Can you pull out every line of the listing below that contains the string "Robert"?
==*==
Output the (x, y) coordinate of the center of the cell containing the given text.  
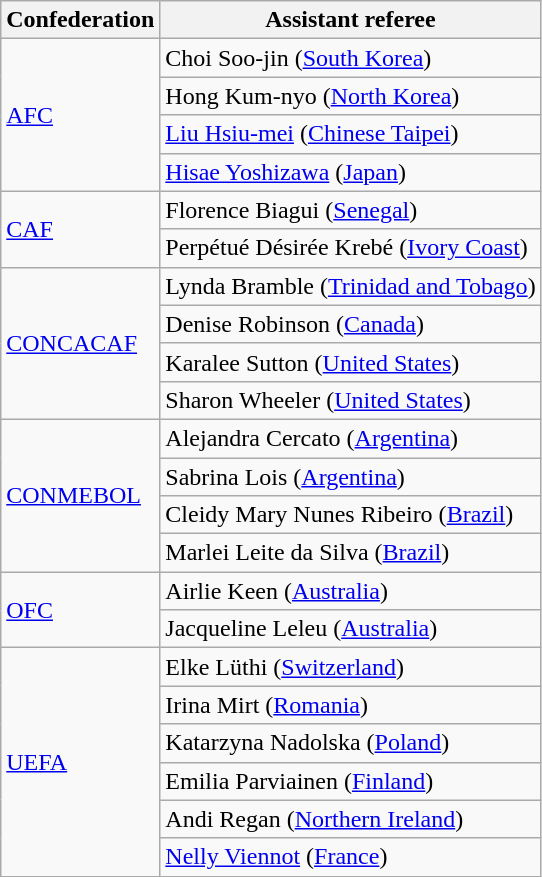
Elke Lüthi (Switzerland) (350, 667)
Alejandra Cercato (Argentina) (350, 438)
Katarzyna Nadolska (Poland) (350, 743)
Sharon Wheeler (United States) (350, 400)
AFC (80, 115)
OFC (80, 610)
Florence Biagui (Senegal) (350, 210)
Lynda Bramble (Trinidad and Tobago) (350, 286)
Emilia Parviainen (Finland) (350, 781)
UEFA (80, 762)
Karalee Sutton (United States) (350, 362)
Marlei Leite da Silva (Brazil) (350, 553)
Hisae Yoshizawa (Japan) (350, 172)
Nelly Viennot (France) (350, 857)
Liu Hsiu-mei (Chinese Taipei) (350, 134)
Assistant referee (350, 20)
Denise Robinson (Canada) (350, 324)
Perpétué Désirée Krebé (Ivory Coast) (350, 248)
Confederation (80, 20)
Hong Kum-nyo (North Korea) (350, 96)
CONCACAF (80, 343)
Sabrina Lois (Argentina) (350, 477)
Irina Mirt (Romania) (350, 705)
CONMEBOL (80, 495)
Cleidy Mary Nunes Ribeiro (Brazil) (350, 515)
CAF (80, 229)
Andi Regan (Northern Ireland) (350, 819)
Choi Soo-jin (South Korea) (350, 58)
Airlie Keen (Australia) (350, 591)
Jacqueline Leleu (Australia) (350, 629)
Pinpoint the cell where the given text exists, returning its [x, y] midpoint coordinate. 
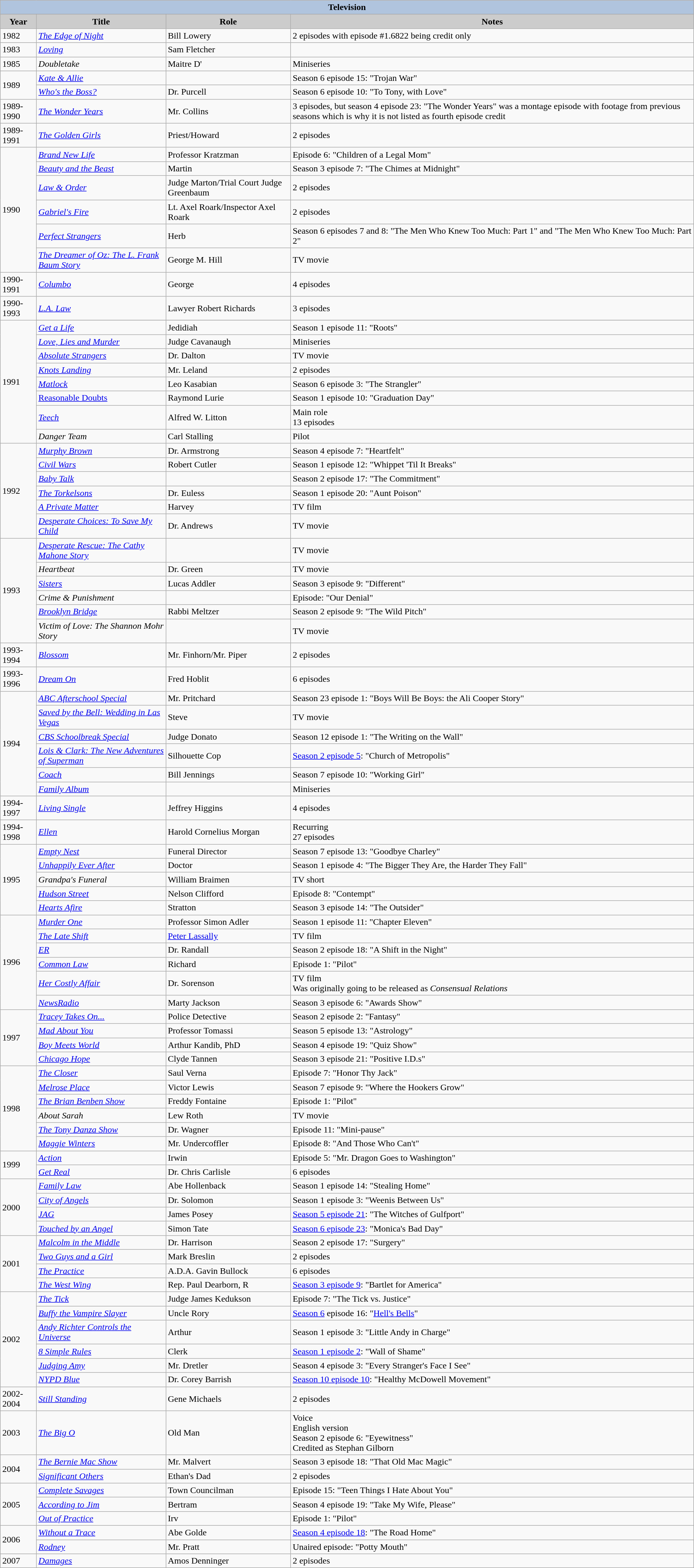
Season 10 episode 10: "Healthy McDowell Movement" [492, 1379]
Season 1 episode 14: "Stealing Home" [492, 1185]
The Tick [101, 1298]
Season 4 episode 7: "Heartfelt" [492, 450]
Abe Hollenback [228, 1185]
Old Man [228, 1432]
1989-1990 [19, 111]
Judge Cavanaugh [228, 341]
Marty Jackson [228, 1002]
Beauty and the Beast [101, 168]
2003 [19, 1432]
Dr. Euless [228, 493]
Arthur [228, 1332]
1994 [19, 743]
Saul Verna [228, 1073]
Episode: "Our Denial" [492, 597]
Out of Practice [101, 1517]
Mr. Dretler [228, 1365]
Dr. Corey Barrish [228, 1379]
Damages [101, 1560]
The Bernie Mac Show [101, 1461]
Silhouette Cop [228, 755]
The Closer [101, 1073]
8 Simple Rules [101, 1351]
1995 [19, 879]
2007 [19, 1560]
Desperate Choices: To Save My Child [101, 526]
Season 4 episode 18: "The Road Home" [492, 1531]
VoiceEnglish version Season 2 episode 6: "Eyewitness" Credited as Stephan Gilborn [492, 1432]
Bill Jennings [228, 774]
Episode 8: "And Those Who Can't" [492, 1143]
Dr. Harrison [228, 1242]
Title [101, 22]
Malcolm in the Middle [101, 1242]
Saved by the Bell: Wedding in Las Vegas [101, 717]
Raymond Lurie [228, 398]
2004 [19, 1468]
Leo Kasabian [228, 384]
Episode 7: "The Tick vs. Justice" [492, 1298]
1993 [19, 590]
Bill Lowery [228, 36]
Get Real [101, 1171]
Season 6 episode 16: "Hell's Bells" [492, 1312]
JAG [101, 1213]
Professor Kratzman [228, 154]
Judge Marton/Trial Court Judge Greenbaum [228, 188]
ER [101, 949]
The Dreamer of Oz: The L. Frank Baum Story [101, 260]
Brooklyn Bridge [101, 611]
Professor Simon Adler [228, 921]
The Late Shift [101, 935]
Jeffrey Higgins [228, 807]
Dr. Dalton [228, 356]
The Brian Benben Show [101, 1101]
Maitre D' [228, 64]
1993-1996 [19, 678]
Season 7 episode 9: "Where the Hookers Grow" [492, 1087]
Coach [101, 774]
Season 1 episode 10: "Graduation Day" [492, 398]
Season 1 episode 20: "Aunt Poison" [492, 493]
1999 [19, 1164]
Ethan's Dad [228, 1475]
Dr. Armstrong [228, 450]
A.D.A. Gavin Bullock [228, 1270]
Season 2 episode 9: "The Wild Pitch" [492, 611]
Desperate Rescue: The Cathy Mahone Story [101, 550]
Murder One [101, 921]
Crime & Punishment [101, 597]
Family Album [101, 789]
1996 [19, 962]
Alfred W. Litton [228, 417]
Still Standing [101, 1398]
The Torkelsons [101, 493]
2001 [19, 1263]
Main role 13 episodes [492, 417]
A Private Matter [101, 507]
Notes [492, 22]
Blossom [101, 655]
Mad About You [101, 1030]
Absolute Strangers [101, 356]
Judge James Kedukson [228, 1298]
Gabriel's Fire [101, 211]
Mr. Finhorn/Mr. Piper [228, 655]
George [228, 284]
Lois & Clark: The New Adventures of Superman [101, 755]
Season 7 episode 13: "Goodbye Charley" [492, 851]
Year [19, 22]
Teech [101, 417]
Episode 8: "Contempt" [492, 893]
Hearts Afire [101, 907]
Uncle Rory [228, 1312]
Abe Golde [228, 1531]
Gene Michaels [228, 1398]
Season 3 episode 6: "Awards Show" [492, 1002]
Arthur Kandib, PhD [228, 1044]
Dr. Solomon [228, 1199]
Dr. Purcell [228, 92]
Victor Lewis [228, 1087]
Season 4 episode 3: "Every Stranger's Face I See" [492, 1365]
Town Councilman [228, 1489]
Season 2 episode 17: "The Commitment" [492, 478]
Season 4 episode 19: "Take My Wife, Please" [492, 1503]
1997 [19, 1037]
Baby Talk [101, 478]
1998 [19, 1108]
Episode 15: "Teen Things I Hate About You" [492, 1489]
Season 3 episode 18: "That Old Mac Magic" [492, 1461]
Funeral Director [228, 851]
Rabbi Meltzer [228, 611]
2000 [19, 1206]
According to Jim [101, 1503]
Season 3 episode 21: "Positive I.D.s" [492, 1058]
About Sarah [101, 1115]
Rep. Paul Dearborn, R [228, 1284]
Ellen [101, 832]
Melrose Place [101, 1087]
The Wonder Years [101, 111]
Mr. Undercoffler [228, 1143]
Season 1 episode 4: "The Bigger They Are, the Harder They Fall" [492, 865]
Lucas Addler [228, 583]
1994-1998 [19, 832]
Irwin [228, 1157]
Dr. Green [228, 569]
George M. Hill [228, 260]
Jedidiah [228, 327]
Season 2 episode 2: "Fantasy" [492, 1016]
Dr. Randall [228, 949]
CBS Schoolbreak Special [101, 736]
Recurring 27 episodes [492, 832]
Season 4 episode 19: "Quiz Show" [492, 1044]
ABC Afterschool Special [101, 698]
Without a Trace [101, 1531]
Season 6 episode 3: "The Strangler" [492, 384]
Buffy the Vampire Slayer [101, 1312]
Pilot [492, 436]
Season 1 episode 12: "Whippet 'Til It Breaks" [492, 464]
Reasonable Doubts [101, 398]
Lew Roth [228, 1115]
Judge Donato [228, 736]
Season 2 episode 5: "Church of Metropolis" [492, 755]
Herb [228, 236]
2002 [19, 1338]
Season 23 episode 1: "Boys Will Be Boys: the Ali Cooper Story" [492, 698]
Season 1 episode 3: "Little Andy in Charge" [492, 1332]
Carl Stalling [228, 436]
Professor Tomassi [228, 1030]
Priest/Howard [228, 135]
Danger Team [101, 436]
1992 [19, 490]
Rodney [101, 1546]
Two Guys and a Girl [101, 1256]
Season 3 episode 7: "The Chimes at Midnight" [492, 168]
Significant Others [101, 1475]
Doctor [228, 865]
Law & Order [101, 188]
Lt. Axel Roark/Inspector Axel Roark [228, 211]
Bertram [228, 1503]
James Posey [228, 1213]
Mr. Collins [228, 111]
2 episodes with episode #1.6822 being credit only [492, 36]
Columbo [101, 284]
TV film Was originally going to be released as Consensual Relations [492, 982]
Empty Nest [101, 851]
2002-2004 [19, 1398]
Richard [228, 964]
Role [228, 22]
Dr. Sorenson [228, 982]
TV short [492, 879]
Brand New Life [101, 154]
Episode 11: "Mini-pause" [492, 1129]
Lawyer Robert Richards [228, 308]
1990 [19, 209]
Season 1 episode 3: "Weenis Between Us" [492, 1199]
Police Detective [228, 1016]
Boy Meets World [101, 1044]
1991 [19, 382]
1993-1994 [19, 655]
Who's the Boss? [101, 92]
Family Law [101, 1185]
Season 6 episode 23: "Monica's Bad Day" [492, 1227]
Clerk [228, 1351]
Peter Lassally [228, 935]
Season 6 episodes 7 and 8: "The Men Who Knew Too Much: Part 1" and "The Men Who Knew Too Much: Part 2" [492, 236]
Mr. Pritchard [228, 698]
Doubletake [101, 64]
Episode 6: "Children of a Legal Mom" [492, 154]
Get a Life [101, 327]
Andy Richter Controls the Universe [101, 1332]
The Big O [101, 1432]
Season 3 episode 14: "The Outsider" [492, 907]
1994-1997 [19, 807]
The Golden Girls [101, 135]
Victim of Love: The Shannon Mohr Story [101, 630]
Living Single [101, 807]
1990-1993 [19, 308]
Chicago Hope [101, 1058]
Season 1 episode 11: "Chapter Eleven" [492, 921]
Season 2 episode 18: "A Shift in the Night" [492, 949]
Clyde Tannen [228, 1058]
3 episodes [492, 308]
Robert Cutler [228, 464]
Simon Tate [228, 1227]
Steve [228, 717]
Hudson Street [101, 893]
Season 1 episode 2: "Wall of Shame" [492, 1351]
Her Costly Affair [101, 982]
Matlock [101, 384]
Fred Hoblit [228, 678]
The Tony Danza Show [101, 1129]
Martin [228, 168]
Stratton [228, 907]
Complete Savages [101, 1489]
Grandpa's Funeral [101, 879]
Love, Lies and Murder [101, 341]
Kate & Allie [101, 78]
Season 3 episode 9: "Bartlet for America" [492, 1284]
Mr. Pratt [228, 1546]
2006 [19, 1539]
Freddy Fontaine [228, 1101]
City of Angels [101, 1199]
L.A. Law [101, 308]
1983 [19, 50]
Episode 7: "Honor Thy Jack" [492, 1073]
Season 5 episode 21: "The Witches of Gulfport" [492, 1213]
Maggie Winters [101, 1143]
Dr. Chris Carlisle [228, 1171]
Dream On [101, 678]
The Edge of Night [101, 36]
1989 [19, 85]
Season 7 episode 10: "Working Girl" [492, 774]
Season 5 episode 13: "Astrology" [492, 1030]
Touched by an Angel [101, 1227]
Season 1 episode 11: "Roots" [492, 327]
Mr. Malvert [228, 1461]
2005 [19, 1503]
Episode 5: "Mr. Dragon Goes to Washington" [492, 1157]
Television [347, 7]
Tracey Takes On... [101, 1016]
Knots Landing [101, 370]
Harold Cornelius Morgan [228, 832]
Heartbeat [101, 569]
Unaired episode: "Potty Mouth" [492, 1546]
1982 [19, 36]
Murphy Brown [101, 450]
Unhappily Ever After [101, 865]
Civil Wars [101, 464]
Dr. Wagner [228, 1129]
Amos Denninger [228, 1560]
Season 12 episode 1: "The Writing on the Wall" [492, 736]
Season 3 episode 9: "Different" [492, 583]
Sisters [101, 583]
Perfect Strangers [101, 236]
Season 6 episode 15: "Trojan War" [492, 78]
The Practice [101, 1270]
Harvey [228, 507]
1989-1991 [19, 135]
Loving [101, 50]
Judging Amy [101, 1365]
NYPD Blue [101, 1379]
Mr. Leland [228, 370]
Action [101, 1157]
Mark Breslin [228, 1256]
Dr. Andrews [228, 526]
Common Law [101, 964]
Season 2 episode 17: "Surgery" [492, 1242]
Sam Fletcher [228, 50]
Season 6 episode 10: "To Tony, with Love" [492, 92]
1985 [19, 64]
William Braimen [228, 879]
1990-1991 [19, 284]
Irv [228, 1517]
NewsRadio [101, 1002]
Nelson Clifford [228, 893]
The West Wing [101, 1284]
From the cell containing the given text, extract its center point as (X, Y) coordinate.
==*==
▶ [Response to the exercise]:
Lawyer Robert Richards [228, 308]
Robert Cutler [228, 464]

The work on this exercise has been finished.